What the task requires :: From the data below, please reproduce exactly everything from the line that contains "C7: 33nF (GND, N008) -> 33nF (5V, GND)" down to the line that contains "R9: 2.2k (GND, N008) -> 4.7k (GND, N008)", with both ends included.

Data supplied ::

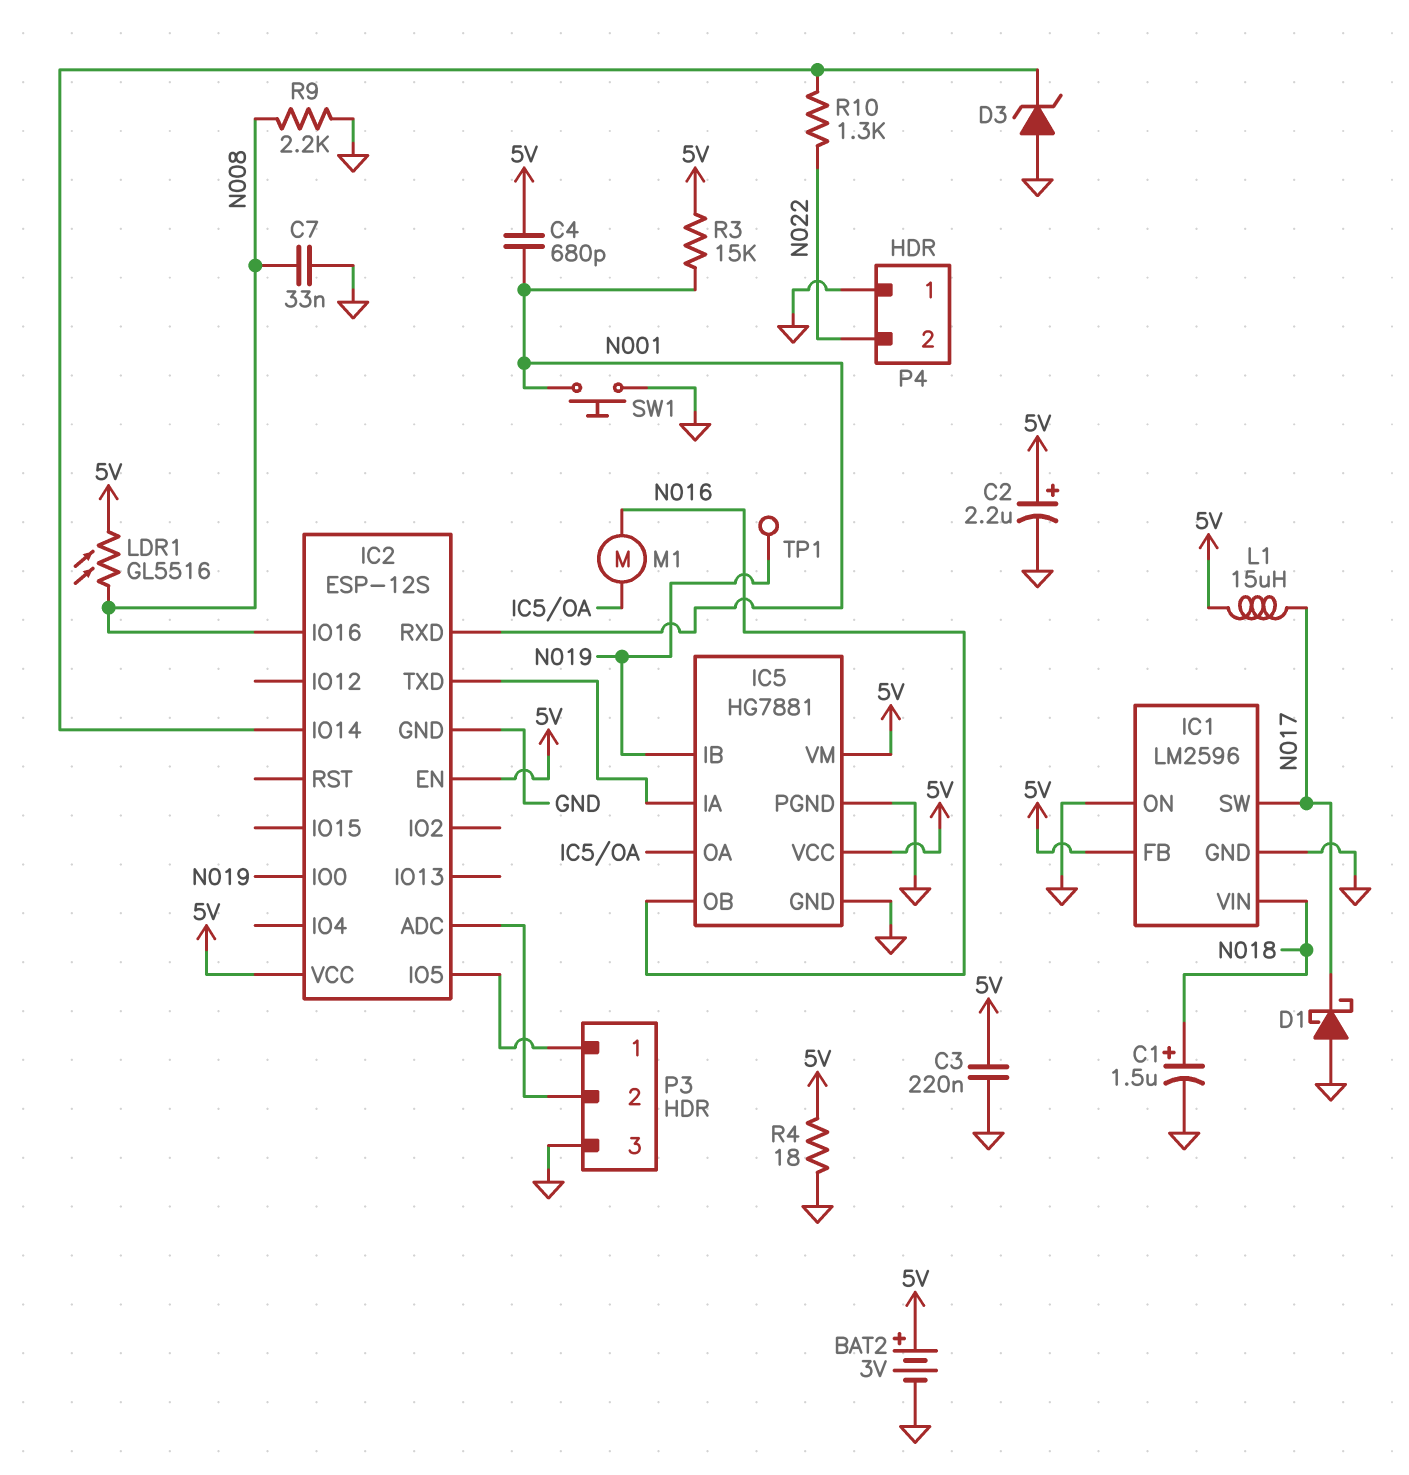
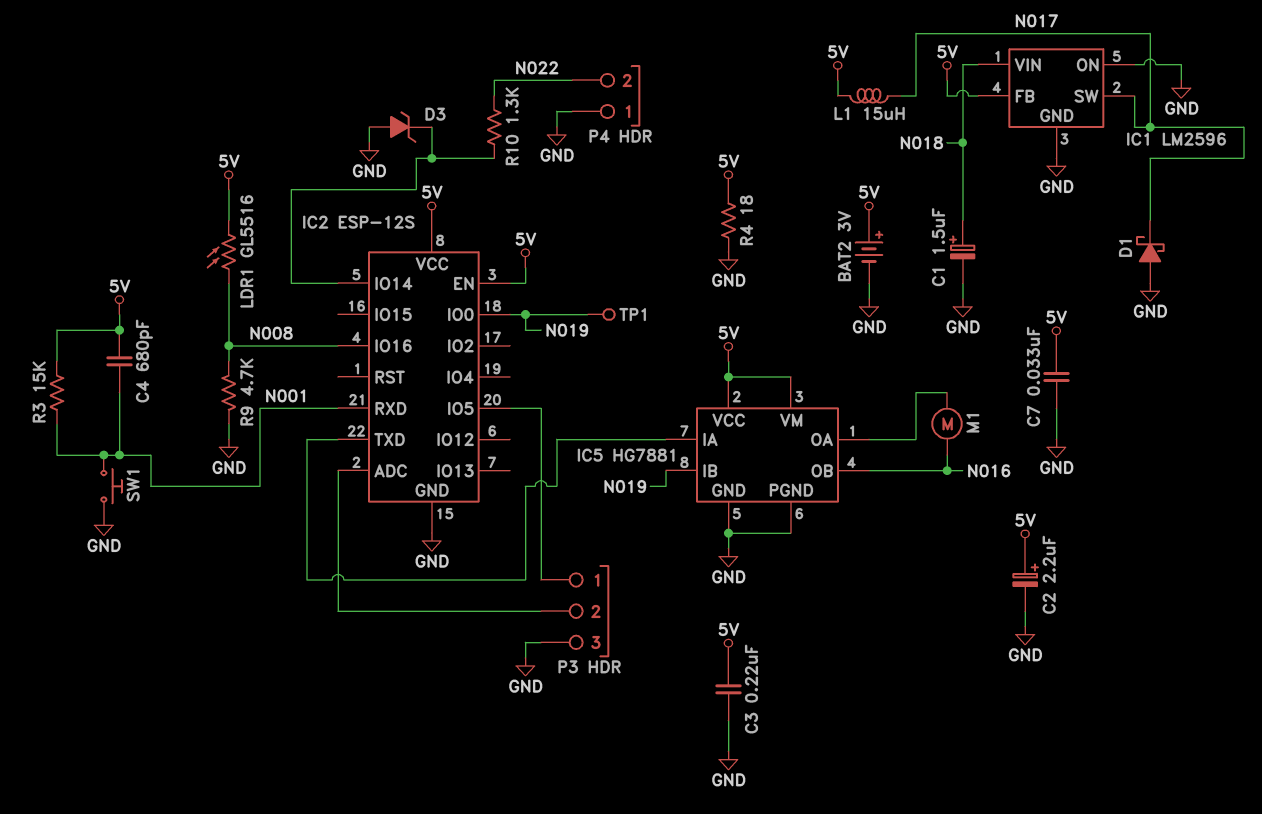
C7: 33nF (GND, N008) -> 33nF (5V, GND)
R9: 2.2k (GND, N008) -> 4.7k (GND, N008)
==
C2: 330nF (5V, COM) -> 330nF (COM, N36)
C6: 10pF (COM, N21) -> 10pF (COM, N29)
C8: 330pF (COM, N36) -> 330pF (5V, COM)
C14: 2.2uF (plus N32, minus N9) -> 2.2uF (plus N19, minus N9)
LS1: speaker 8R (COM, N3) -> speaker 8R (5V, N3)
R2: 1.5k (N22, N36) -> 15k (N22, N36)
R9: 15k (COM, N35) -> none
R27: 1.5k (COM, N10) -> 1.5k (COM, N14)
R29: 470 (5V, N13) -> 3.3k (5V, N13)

Response to this task ::
C7: 33nF (GND, N008) -> 33nF (5V, GND)
R9: 2.2k (GND, N008) -> 4.7k (GND, N008)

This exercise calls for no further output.